**What you will do**
Rewrite the records from the beginning up to and including the line with "2001 [22, 154]", switching "Scan" to "Search" and leaving everything else unchanged.

** Begin **

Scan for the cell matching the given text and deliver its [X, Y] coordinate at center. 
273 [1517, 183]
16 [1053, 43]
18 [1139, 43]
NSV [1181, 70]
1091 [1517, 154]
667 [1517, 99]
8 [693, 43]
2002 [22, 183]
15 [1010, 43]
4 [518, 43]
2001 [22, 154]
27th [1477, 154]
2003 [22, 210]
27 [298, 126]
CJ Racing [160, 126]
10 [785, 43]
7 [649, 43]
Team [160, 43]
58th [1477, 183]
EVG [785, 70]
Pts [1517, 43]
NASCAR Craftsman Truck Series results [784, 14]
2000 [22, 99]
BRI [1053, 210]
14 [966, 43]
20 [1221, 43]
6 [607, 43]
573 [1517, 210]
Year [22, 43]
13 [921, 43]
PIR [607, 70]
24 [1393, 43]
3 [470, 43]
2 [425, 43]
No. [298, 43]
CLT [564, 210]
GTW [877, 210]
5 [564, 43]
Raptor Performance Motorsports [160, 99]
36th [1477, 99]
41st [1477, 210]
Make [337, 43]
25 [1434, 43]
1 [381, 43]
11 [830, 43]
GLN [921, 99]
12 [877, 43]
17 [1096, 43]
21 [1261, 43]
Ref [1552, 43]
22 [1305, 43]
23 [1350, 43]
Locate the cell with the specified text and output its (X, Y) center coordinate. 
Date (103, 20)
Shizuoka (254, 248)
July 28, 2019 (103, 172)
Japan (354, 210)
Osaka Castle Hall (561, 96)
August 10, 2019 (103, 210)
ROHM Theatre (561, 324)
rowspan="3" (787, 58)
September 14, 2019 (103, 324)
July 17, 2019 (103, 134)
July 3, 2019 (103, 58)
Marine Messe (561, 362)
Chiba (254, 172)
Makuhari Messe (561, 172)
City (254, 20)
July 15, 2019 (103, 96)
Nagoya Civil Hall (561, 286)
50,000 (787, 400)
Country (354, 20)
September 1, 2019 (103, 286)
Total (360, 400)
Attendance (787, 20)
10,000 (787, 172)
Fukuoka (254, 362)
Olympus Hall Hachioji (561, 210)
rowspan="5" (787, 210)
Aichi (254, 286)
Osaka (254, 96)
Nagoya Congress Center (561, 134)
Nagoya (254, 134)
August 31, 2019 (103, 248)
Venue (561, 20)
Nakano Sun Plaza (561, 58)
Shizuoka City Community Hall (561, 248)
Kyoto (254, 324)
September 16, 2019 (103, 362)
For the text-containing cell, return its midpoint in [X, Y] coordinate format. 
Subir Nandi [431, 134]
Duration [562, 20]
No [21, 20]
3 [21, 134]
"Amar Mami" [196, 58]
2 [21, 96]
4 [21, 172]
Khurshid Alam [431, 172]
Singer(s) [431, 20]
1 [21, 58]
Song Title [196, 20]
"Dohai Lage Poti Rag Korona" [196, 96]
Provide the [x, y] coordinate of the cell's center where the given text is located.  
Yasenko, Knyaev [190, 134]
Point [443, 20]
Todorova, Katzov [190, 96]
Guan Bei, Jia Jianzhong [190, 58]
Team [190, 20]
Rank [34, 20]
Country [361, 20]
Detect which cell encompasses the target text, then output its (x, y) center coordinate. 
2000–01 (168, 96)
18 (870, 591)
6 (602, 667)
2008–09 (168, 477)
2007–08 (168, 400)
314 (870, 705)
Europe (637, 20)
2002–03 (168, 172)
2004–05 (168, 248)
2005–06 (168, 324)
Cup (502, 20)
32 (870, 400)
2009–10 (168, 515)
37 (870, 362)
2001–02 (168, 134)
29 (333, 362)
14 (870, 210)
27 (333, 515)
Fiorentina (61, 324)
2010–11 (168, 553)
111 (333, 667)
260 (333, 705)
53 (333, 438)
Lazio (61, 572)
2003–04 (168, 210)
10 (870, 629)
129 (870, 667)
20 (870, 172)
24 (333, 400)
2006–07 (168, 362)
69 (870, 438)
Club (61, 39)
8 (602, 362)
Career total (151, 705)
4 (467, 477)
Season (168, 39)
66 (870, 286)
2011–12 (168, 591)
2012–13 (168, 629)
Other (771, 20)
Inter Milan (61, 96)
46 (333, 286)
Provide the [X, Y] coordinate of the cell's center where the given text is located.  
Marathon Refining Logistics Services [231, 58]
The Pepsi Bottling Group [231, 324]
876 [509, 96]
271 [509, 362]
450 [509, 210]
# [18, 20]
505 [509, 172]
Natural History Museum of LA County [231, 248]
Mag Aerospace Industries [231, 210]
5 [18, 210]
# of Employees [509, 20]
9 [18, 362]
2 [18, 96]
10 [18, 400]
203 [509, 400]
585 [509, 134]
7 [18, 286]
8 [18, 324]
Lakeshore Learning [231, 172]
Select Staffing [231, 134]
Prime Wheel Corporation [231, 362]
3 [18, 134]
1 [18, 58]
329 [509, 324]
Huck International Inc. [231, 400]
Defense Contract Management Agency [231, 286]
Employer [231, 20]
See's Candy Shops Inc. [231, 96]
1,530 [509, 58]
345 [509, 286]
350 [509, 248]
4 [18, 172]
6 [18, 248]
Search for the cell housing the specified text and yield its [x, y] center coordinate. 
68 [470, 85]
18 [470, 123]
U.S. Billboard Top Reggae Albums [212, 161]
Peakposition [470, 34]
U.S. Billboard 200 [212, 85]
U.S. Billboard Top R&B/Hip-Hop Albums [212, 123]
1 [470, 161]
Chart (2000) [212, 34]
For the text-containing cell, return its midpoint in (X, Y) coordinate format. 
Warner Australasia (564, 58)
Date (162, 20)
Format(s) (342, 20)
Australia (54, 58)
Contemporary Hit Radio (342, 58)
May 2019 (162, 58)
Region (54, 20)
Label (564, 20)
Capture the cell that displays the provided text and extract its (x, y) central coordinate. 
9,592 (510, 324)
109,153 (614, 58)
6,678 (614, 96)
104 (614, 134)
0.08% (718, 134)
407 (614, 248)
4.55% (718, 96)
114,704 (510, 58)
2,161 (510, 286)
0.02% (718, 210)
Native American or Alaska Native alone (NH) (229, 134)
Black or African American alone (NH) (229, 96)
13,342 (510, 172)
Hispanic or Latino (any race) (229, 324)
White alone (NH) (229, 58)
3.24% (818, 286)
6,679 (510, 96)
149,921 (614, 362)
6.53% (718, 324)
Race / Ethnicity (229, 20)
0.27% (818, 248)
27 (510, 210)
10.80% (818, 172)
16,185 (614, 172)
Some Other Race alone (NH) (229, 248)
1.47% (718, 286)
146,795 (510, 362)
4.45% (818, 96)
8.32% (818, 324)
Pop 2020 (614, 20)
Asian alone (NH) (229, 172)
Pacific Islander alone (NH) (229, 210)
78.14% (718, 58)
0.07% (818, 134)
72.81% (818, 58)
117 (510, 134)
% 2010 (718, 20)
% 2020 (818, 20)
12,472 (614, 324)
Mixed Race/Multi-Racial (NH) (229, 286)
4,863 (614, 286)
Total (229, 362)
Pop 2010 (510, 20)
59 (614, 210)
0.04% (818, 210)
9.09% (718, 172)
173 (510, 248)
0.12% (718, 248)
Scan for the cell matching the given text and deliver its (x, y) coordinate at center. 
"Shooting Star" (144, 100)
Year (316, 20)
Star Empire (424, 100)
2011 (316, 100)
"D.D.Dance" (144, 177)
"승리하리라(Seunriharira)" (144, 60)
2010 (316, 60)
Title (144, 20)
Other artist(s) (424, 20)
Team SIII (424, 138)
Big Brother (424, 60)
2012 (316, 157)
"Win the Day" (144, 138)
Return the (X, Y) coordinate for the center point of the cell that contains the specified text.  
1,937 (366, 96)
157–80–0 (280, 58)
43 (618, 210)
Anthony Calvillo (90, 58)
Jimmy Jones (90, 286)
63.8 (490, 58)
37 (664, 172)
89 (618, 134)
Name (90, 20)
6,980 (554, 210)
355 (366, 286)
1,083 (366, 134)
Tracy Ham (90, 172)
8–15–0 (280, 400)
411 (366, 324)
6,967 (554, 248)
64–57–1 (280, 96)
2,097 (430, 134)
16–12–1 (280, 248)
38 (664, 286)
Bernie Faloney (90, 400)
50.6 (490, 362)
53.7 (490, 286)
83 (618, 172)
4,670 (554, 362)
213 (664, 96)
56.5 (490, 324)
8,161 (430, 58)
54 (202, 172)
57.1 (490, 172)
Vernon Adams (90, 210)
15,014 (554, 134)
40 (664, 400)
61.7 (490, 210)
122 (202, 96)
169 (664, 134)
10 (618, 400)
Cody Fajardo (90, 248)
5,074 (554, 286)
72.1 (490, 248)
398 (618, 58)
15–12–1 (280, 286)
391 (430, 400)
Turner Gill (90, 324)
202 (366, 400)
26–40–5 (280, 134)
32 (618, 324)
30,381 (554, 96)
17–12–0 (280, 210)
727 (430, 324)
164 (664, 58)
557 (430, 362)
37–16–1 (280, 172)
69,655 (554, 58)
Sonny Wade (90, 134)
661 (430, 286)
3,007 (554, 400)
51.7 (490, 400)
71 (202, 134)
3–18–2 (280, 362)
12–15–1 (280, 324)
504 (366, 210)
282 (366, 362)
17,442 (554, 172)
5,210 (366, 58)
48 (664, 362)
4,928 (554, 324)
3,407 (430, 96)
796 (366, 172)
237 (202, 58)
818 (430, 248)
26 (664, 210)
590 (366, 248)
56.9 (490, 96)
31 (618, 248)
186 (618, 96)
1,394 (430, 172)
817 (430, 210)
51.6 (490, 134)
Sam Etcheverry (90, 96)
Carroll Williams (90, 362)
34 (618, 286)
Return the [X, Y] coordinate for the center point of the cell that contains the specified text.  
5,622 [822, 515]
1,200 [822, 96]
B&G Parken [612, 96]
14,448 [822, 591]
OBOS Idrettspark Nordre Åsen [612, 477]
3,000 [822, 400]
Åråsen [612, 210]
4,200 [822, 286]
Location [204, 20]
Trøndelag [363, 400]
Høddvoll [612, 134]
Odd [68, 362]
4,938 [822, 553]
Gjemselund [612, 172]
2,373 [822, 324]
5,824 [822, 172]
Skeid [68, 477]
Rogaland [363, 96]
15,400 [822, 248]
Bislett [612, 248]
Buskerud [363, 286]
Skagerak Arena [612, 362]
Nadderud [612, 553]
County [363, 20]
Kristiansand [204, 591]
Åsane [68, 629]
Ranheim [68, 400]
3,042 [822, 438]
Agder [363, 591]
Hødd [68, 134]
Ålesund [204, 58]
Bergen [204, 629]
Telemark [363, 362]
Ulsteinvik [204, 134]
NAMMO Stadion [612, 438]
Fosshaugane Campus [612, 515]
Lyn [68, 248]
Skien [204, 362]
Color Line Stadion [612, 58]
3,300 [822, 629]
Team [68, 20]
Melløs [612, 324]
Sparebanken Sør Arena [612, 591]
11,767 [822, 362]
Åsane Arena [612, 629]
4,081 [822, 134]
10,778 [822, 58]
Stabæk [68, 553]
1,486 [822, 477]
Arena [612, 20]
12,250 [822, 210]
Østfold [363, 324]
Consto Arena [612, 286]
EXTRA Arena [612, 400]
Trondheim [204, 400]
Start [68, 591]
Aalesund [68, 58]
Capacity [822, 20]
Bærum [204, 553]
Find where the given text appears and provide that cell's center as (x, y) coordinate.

** End **

**Solution to this problem**
Search for the cell matching the given text and deliver its [X, Y] coordinate at center. 
273 [1517, 183]
16 [1053, 43]
18 [1139, 43]
NSV [1181, 70]
1091 [1517, 154]
667 [1517, 99]
8 [693, 43]
2002 [22, 183]
15 [1010, 43]
4 [518, 43]
2001 [22, 154]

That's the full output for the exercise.